Dataset excerpts section start

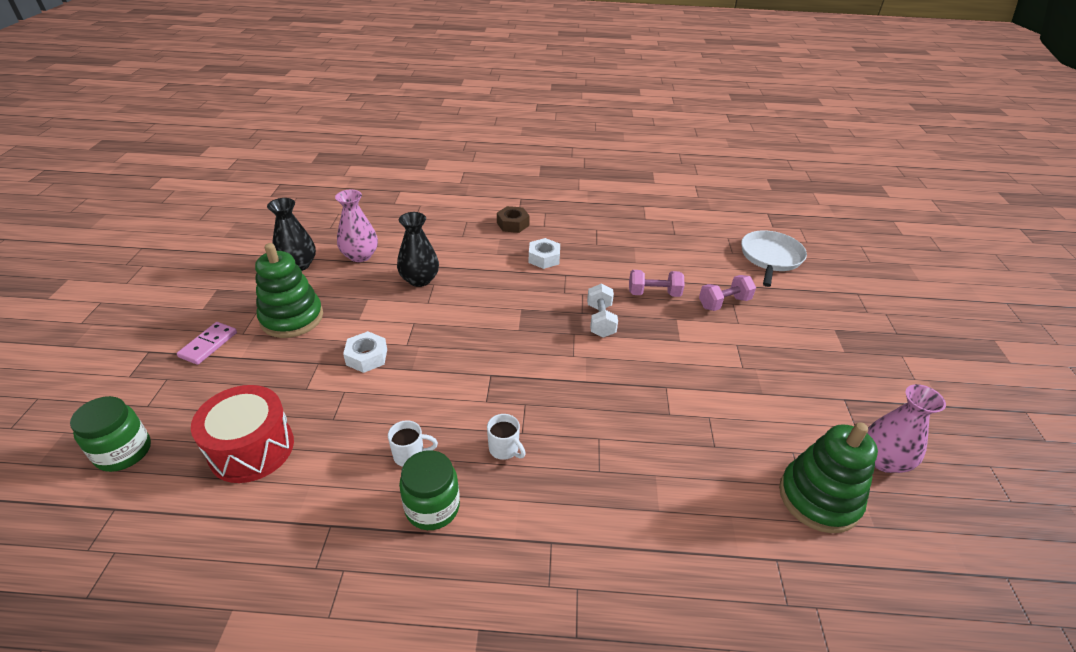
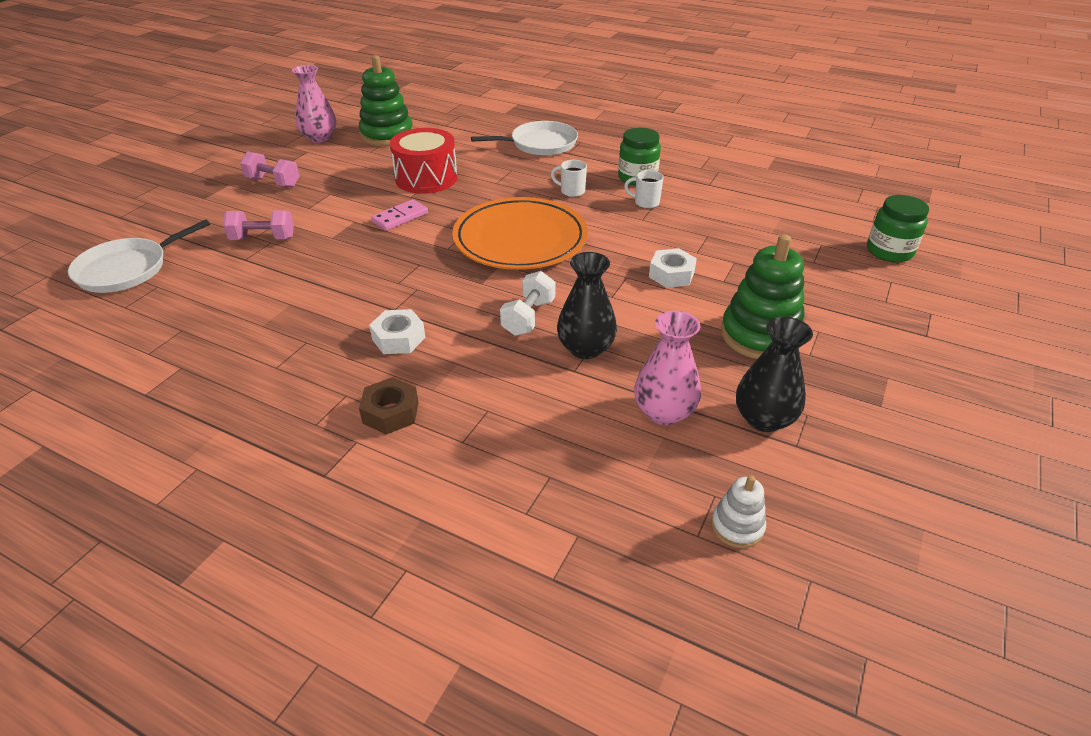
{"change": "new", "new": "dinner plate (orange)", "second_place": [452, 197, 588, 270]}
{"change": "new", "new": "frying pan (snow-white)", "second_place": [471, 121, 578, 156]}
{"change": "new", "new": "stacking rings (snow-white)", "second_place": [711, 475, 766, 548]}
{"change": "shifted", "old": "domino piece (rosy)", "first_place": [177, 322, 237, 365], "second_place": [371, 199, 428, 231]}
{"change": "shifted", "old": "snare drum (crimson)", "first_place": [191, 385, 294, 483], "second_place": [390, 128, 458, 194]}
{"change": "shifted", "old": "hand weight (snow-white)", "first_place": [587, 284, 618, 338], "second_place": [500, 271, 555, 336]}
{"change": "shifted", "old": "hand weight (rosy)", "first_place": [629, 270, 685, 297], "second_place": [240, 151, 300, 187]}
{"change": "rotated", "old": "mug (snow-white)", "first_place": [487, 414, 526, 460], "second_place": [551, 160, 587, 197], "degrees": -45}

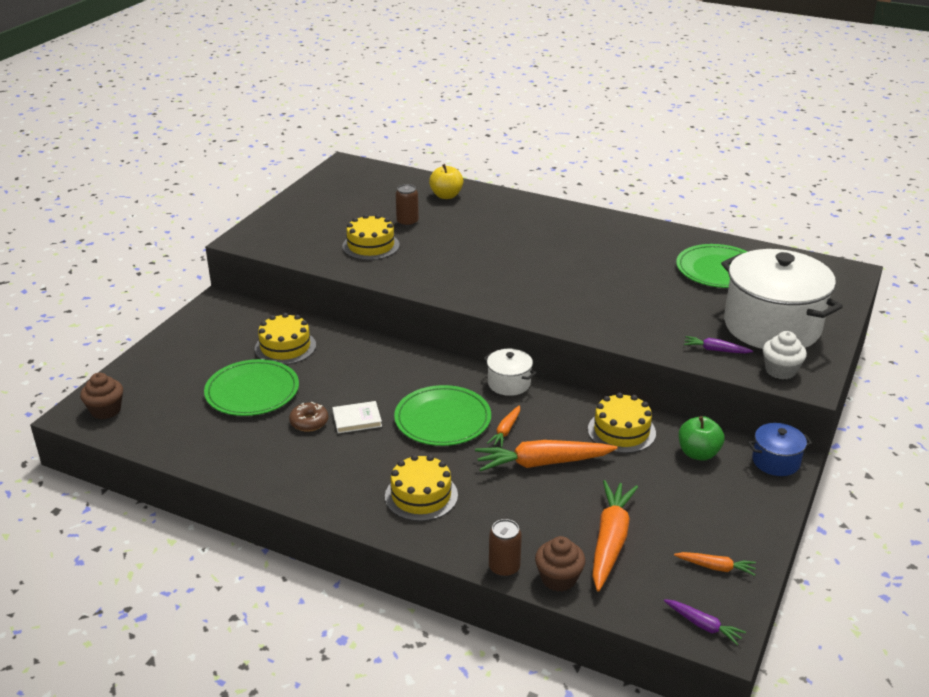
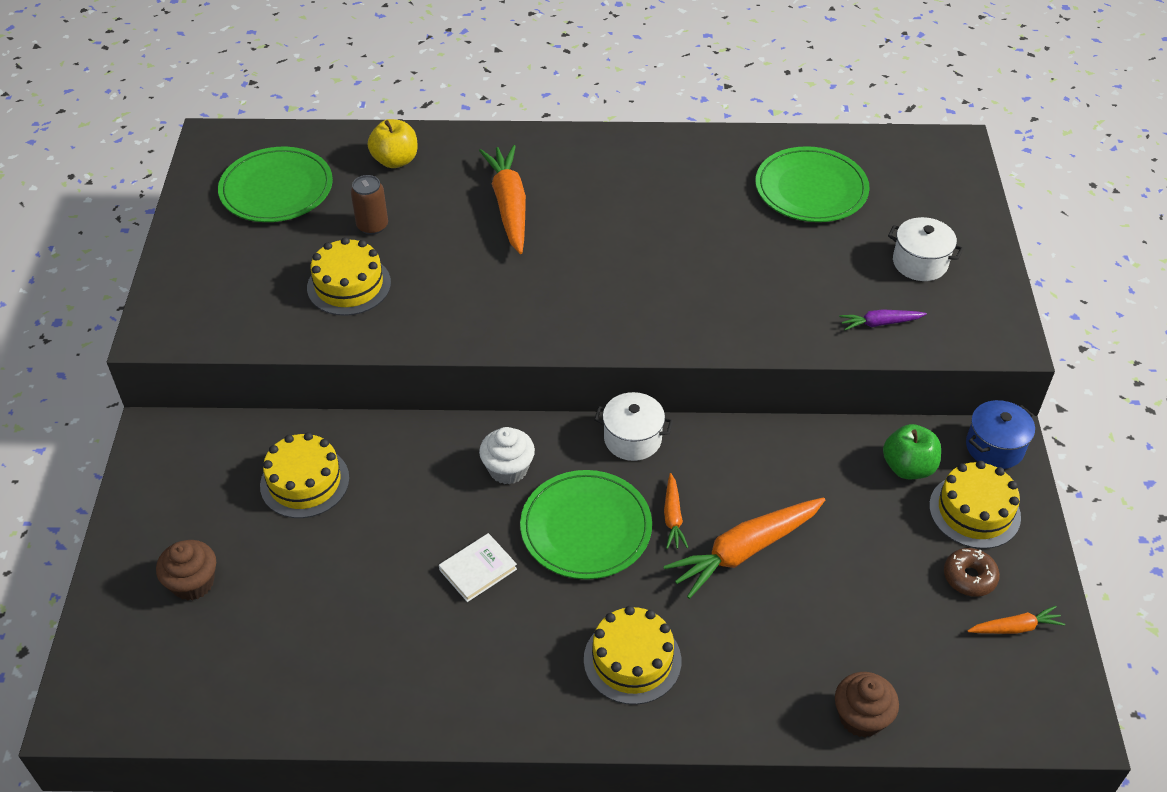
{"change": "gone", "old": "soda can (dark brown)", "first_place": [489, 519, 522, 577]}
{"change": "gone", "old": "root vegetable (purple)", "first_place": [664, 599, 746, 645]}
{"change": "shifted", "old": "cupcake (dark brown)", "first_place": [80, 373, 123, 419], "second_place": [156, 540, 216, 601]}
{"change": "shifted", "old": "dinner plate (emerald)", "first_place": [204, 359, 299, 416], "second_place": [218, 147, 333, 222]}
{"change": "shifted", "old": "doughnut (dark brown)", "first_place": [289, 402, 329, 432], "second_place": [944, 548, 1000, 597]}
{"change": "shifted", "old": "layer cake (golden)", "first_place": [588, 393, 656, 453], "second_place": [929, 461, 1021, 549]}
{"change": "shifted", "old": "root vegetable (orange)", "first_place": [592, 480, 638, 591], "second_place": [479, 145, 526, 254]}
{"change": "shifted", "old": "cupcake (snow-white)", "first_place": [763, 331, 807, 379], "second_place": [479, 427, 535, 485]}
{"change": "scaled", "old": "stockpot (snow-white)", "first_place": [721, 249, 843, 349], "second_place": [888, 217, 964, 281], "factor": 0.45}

Dataset excerpts section end

- _What the task asks_: Which lines in the records above hold the string "weight"? Copy each of them.

- _Exercise solution_:
{"change": "shifted", "old": "hand weight (snow-white)", "first_place": [587, 284, 618, 338], "second_place": [500, 271, 555, 336]}
{"change": "shifted", "old": "hand weight (rosy)", "first_place": [629, 270, 685, 297], "second_place": [240, 151, 300, 187]}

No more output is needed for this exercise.